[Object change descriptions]
╔══

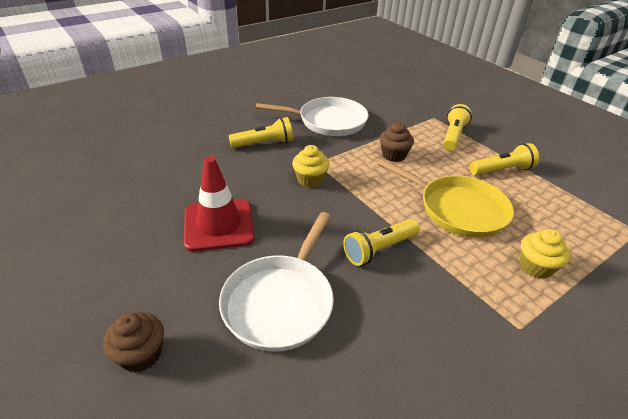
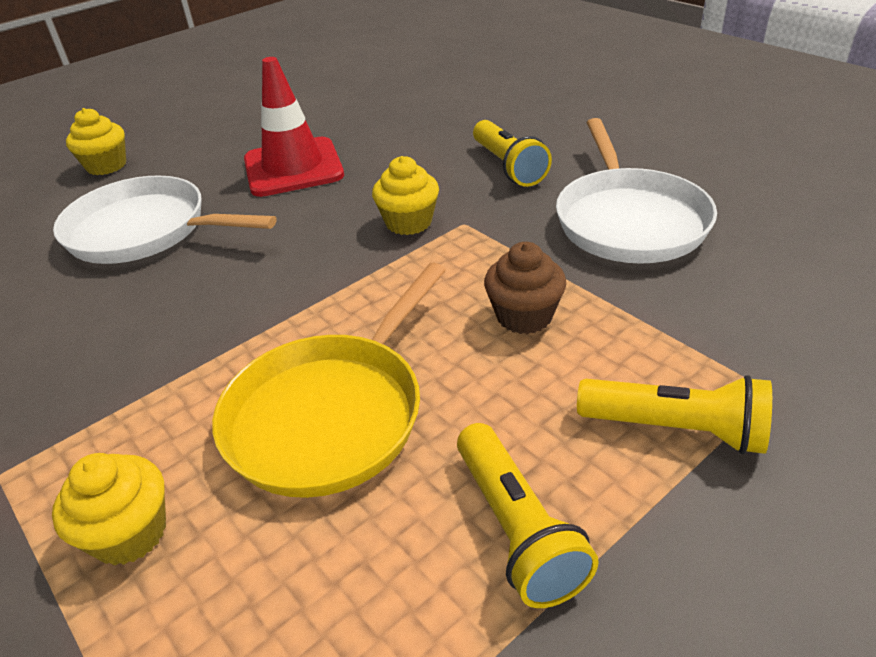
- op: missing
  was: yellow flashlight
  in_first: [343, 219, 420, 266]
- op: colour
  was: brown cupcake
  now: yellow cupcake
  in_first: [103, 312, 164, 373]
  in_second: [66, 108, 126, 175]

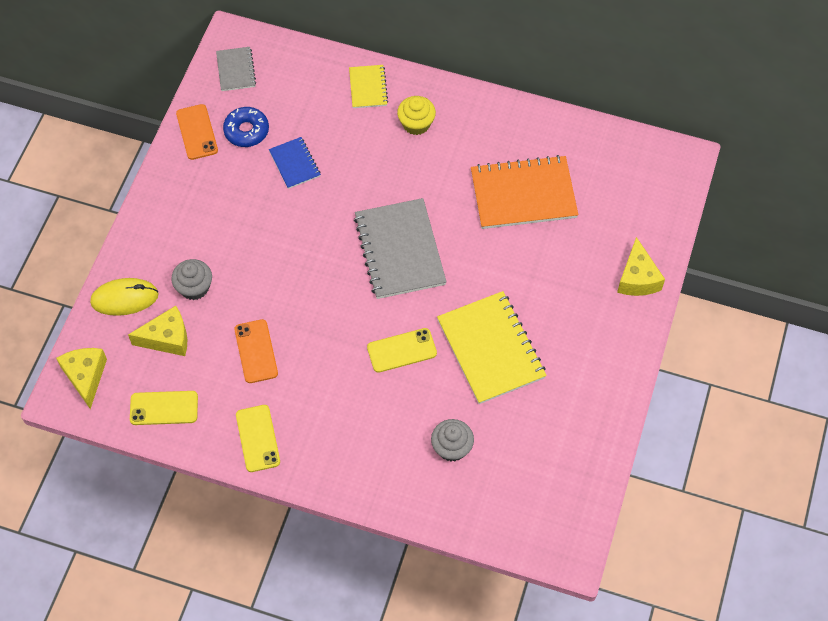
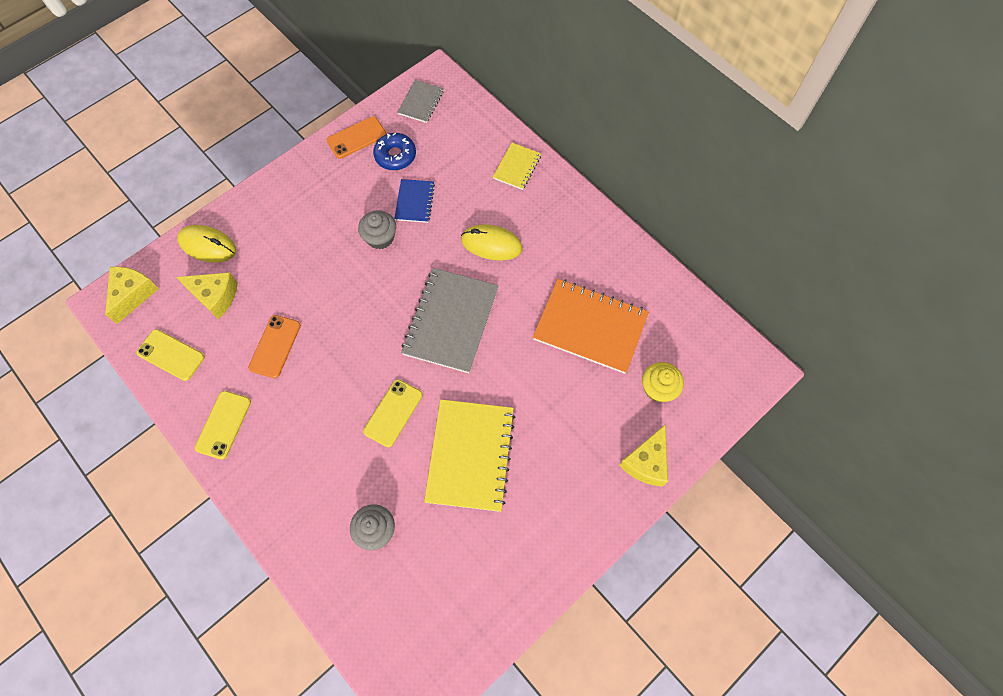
- op: relocated
  was: yellow cupcake
  in_first: [397, 96, 436, 135]
  in_second: [642, 362, 684, 402]
- op: spun
  was: orange phone
  in_first: [176, 104, 218, 160]
  in_second: [327, 116, 386, 159]
  clockwise: 45
- op: relocated
  was: grey cupcake
  in_first: [171, 259, 212, 300]
  in_second: [358, 210, 396, 249]
- op: spun
  was: yellow phone
  in_first: [367, 328, 437, 373]
  in_second: [363, 379, 422, 447]
  clockwise: -75
- op: appeared
  now: yellow mouse
  in_second: [461, 224, 522, 260]

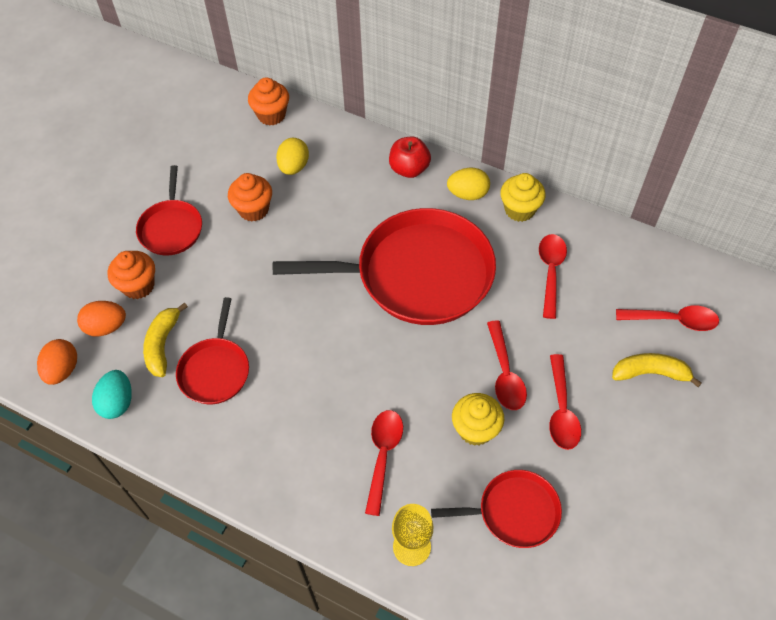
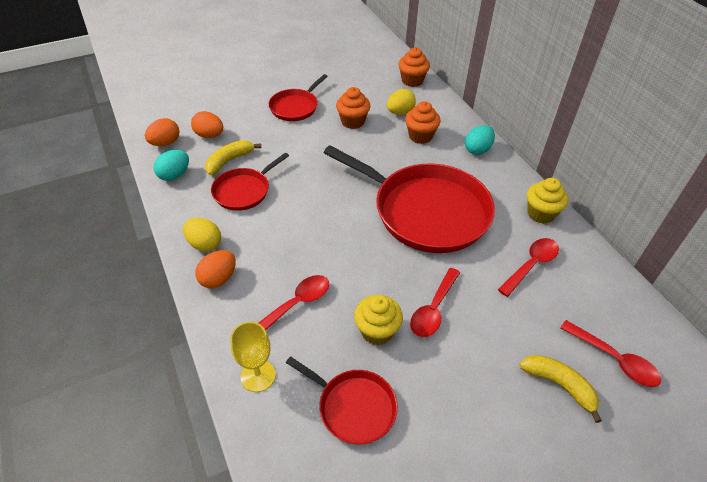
- op: exchanged
  was: red apple
  now: turquoise egg
  in_first: [389, 137, 431, 178]
  in_second: [465, 125, 495, 155]
- op: relocated
  was: yellow egg
  in_first: [447, 168, 490, 200]
  in_second: [183, 218, 221, 252]
- op: relocated
  was: orange cupcake
  in_first: [108, 251, 155, 299]
  in_second: [405, 101, 441, 144]
- op: missing
  was: red spoon
  in_first: [549, 354, 581, 450]
- op: appeared
  now: orange egg
  in_second: [195, 250, 236, 288]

╚══

* EXERCISE OBJECTIVE: The expected result is every line above containing the string "cupcake".

* ANSWER AREA:
  was: brown cupcake
  now: yellow cupcake
  was: yellow cupcake
  was: grey cupcake
  was: orange cupcake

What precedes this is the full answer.